YOUR GOAL
Scan the records below for the line with "camera: 75 degrees right, 0 degrees up" and the line with "(379, 191) = (275, 207): orange". Repeat those two lines and every line between them exactly, and nothing else.

- - -

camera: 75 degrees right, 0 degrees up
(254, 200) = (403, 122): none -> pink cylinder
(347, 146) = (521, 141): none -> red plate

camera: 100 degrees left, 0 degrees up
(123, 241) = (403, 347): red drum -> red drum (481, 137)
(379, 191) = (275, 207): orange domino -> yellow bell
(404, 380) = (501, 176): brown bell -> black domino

- - -

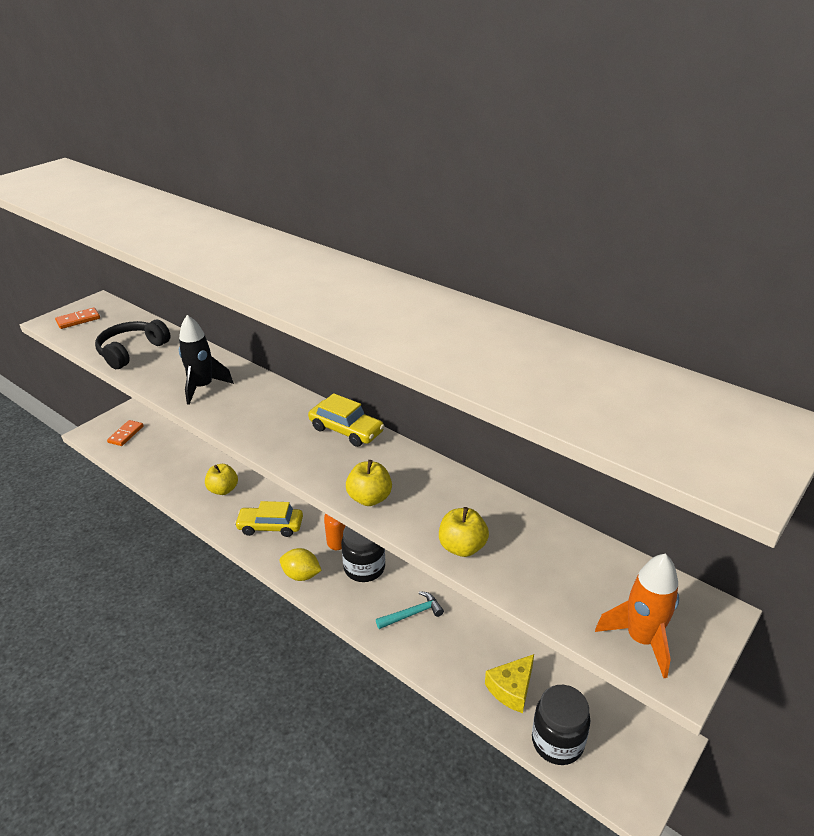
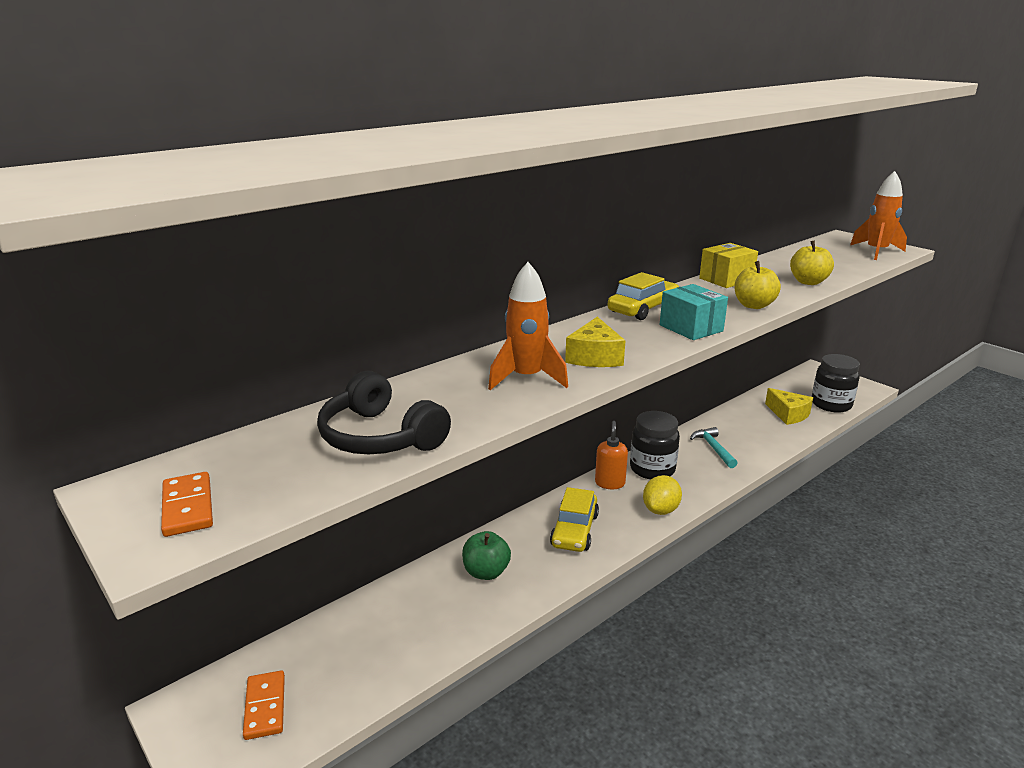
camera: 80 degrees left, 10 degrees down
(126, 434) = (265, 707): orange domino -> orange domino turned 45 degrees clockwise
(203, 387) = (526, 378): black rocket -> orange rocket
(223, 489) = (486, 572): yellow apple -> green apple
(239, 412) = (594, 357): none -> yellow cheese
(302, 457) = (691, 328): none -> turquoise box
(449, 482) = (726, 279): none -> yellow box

- - -

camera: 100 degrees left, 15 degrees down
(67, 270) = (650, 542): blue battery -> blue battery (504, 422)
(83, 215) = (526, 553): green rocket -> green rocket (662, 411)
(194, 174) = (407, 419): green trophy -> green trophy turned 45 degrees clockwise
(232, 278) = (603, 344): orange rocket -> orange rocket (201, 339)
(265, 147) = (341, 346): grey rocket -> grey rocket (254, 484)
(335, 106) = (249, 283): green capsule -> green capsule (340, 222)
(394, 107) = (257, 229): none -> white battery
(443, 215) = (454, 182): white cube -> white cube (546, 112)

- - -

WRITTEN RESPONSE
camera: 75 degrees right, 0 degrees up
(254, 200) = (403, 122): none -> pink cylinder
(347, 146) = (521, 141): none -> red plate

camera: 100 degrees left, 0 degrees up
(123, 241) = (403, 347): red drum -> red drum (481, 137)
(379, 191) = (275, 207): orange domino -> yellow bell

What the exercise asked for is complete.